> _Work to complete_
In the records below, find each line holding the word "relocated" and copy it.

Entries taken from a collection:

☆ ☆ ☆ ☆

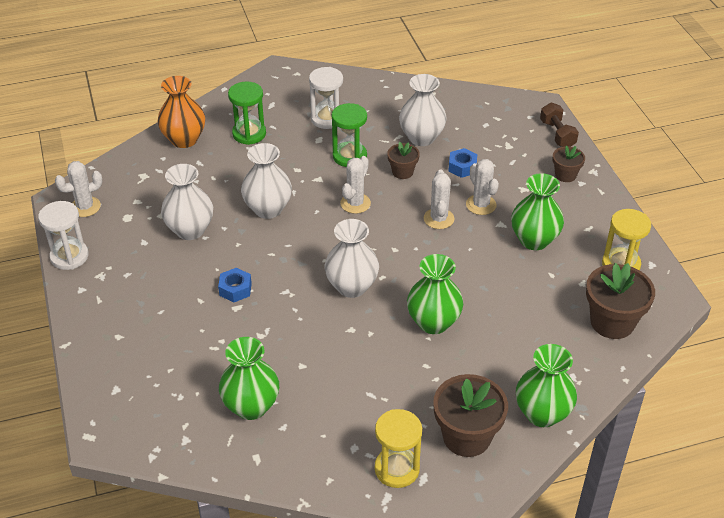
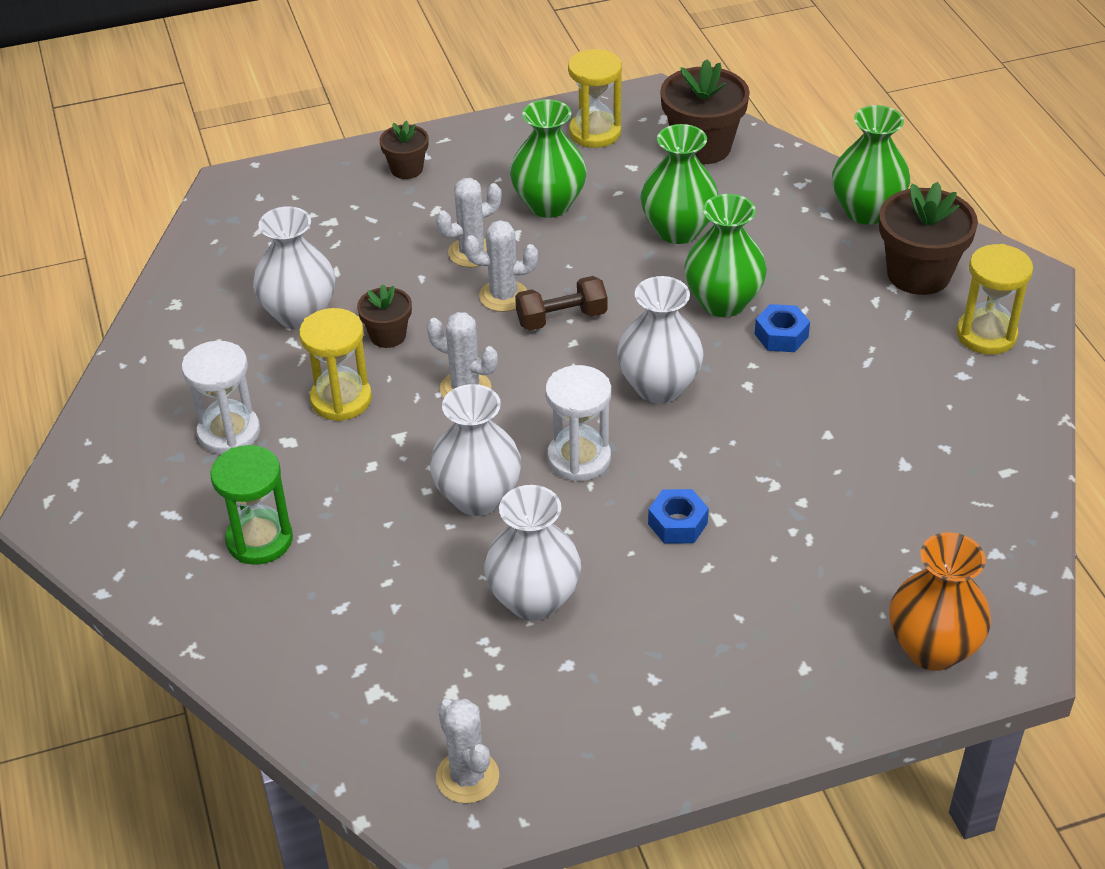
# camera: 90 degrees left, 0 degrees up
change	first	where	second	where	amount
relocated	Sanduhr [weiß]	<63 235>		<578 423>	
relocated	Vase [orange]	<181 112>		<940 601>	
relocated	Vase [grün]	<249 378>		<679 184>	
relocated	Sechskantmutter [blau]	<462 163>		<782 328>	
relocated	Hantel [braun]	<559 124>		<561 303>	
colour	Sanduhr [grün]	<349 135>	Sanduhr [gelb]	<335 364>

☆ ☆ ☆ ☆

> _Task output_
relocated	Sanduhr [weiß]	<63 235>		<578 423>	
relocated	Vase [orange]	<181 112>		<940 601>	
relocated	Vase [grün]	<249 378>		<679 184>	
relocated	Sechskantmutter [blau]	<462 163>		<782 328>	
relocated	Hantel [braun]	<559 124>		<561 303>	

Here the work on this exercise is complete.